What to produce -
Once you reach the line containing "J1 pin 4: SDA -> none", write out that line and every remaining line of the records exactly.

Dataset items
·····

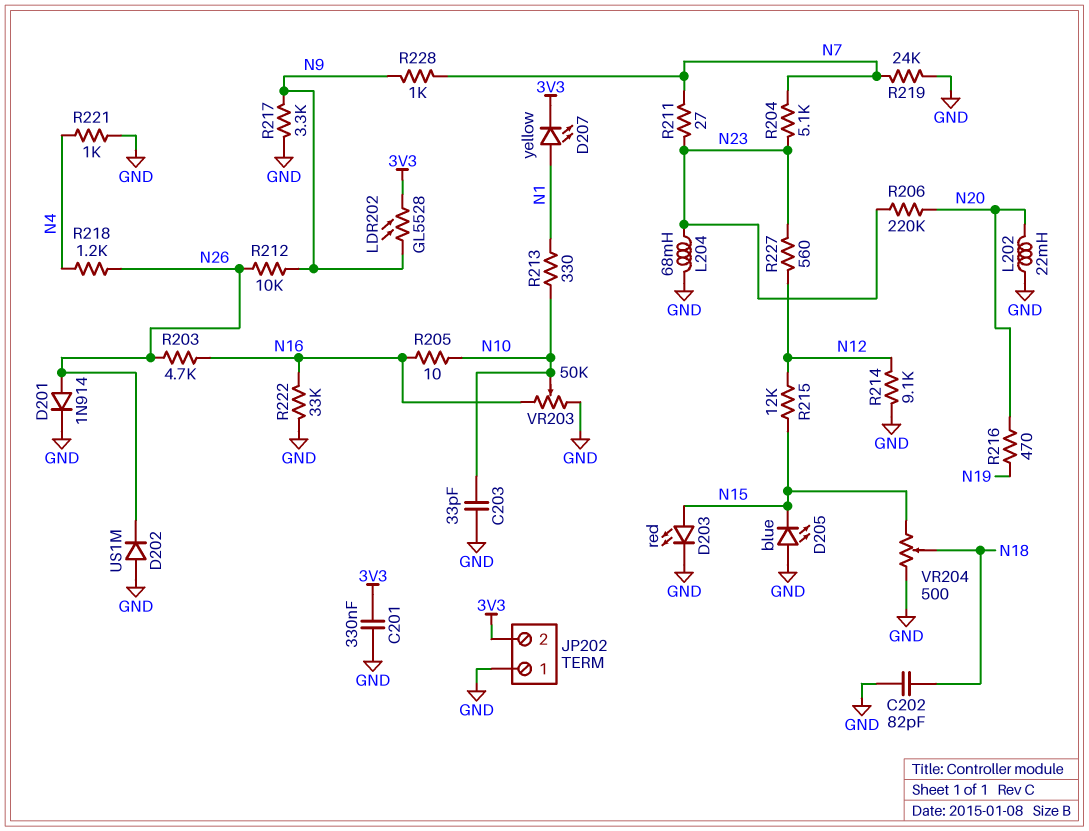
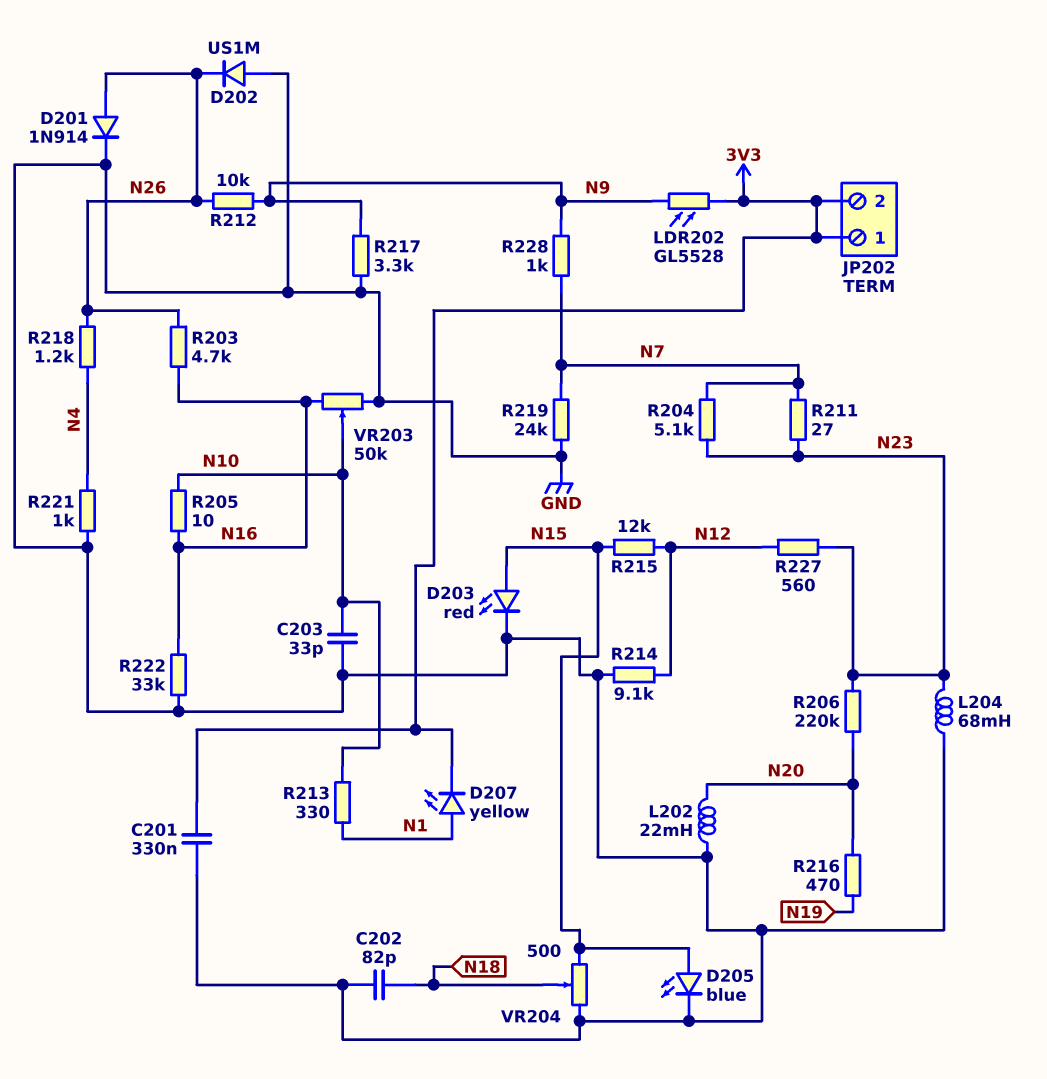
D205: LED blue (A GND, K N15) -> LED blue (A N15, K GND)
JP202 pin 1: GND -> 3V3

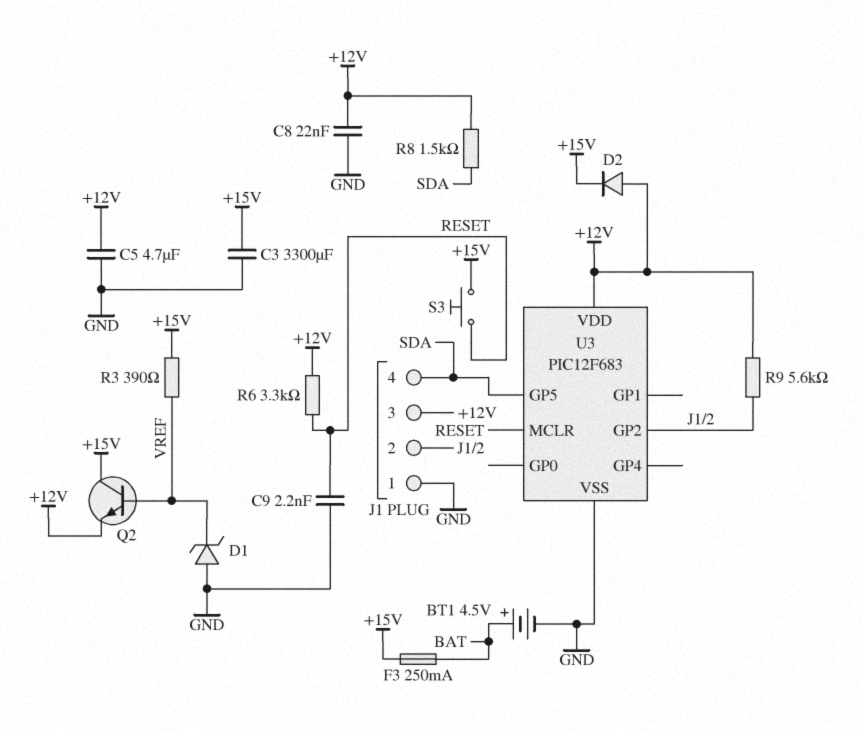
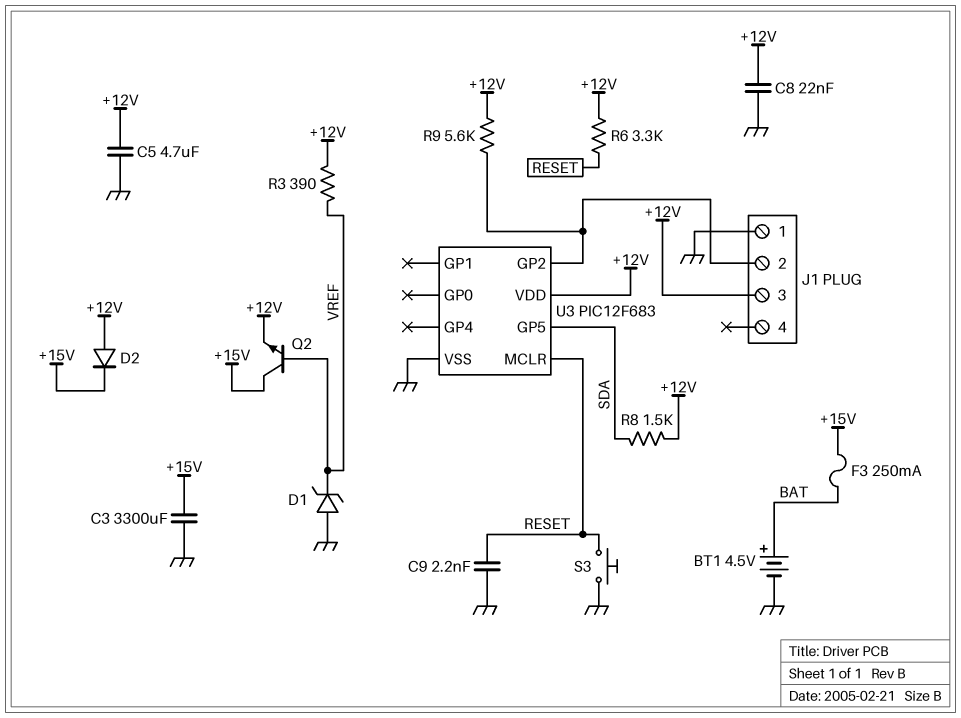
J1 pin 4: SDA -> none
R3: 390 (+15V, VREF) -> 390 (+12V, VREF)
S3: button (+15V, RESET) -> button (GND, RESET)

·····

Solution -
J1 pin 4: SDA -> none
R3: 390 (+15V, VREF) -> 390 (+12V, VREF)
S3: button (+15V, RESET) -> button (GND, RESET)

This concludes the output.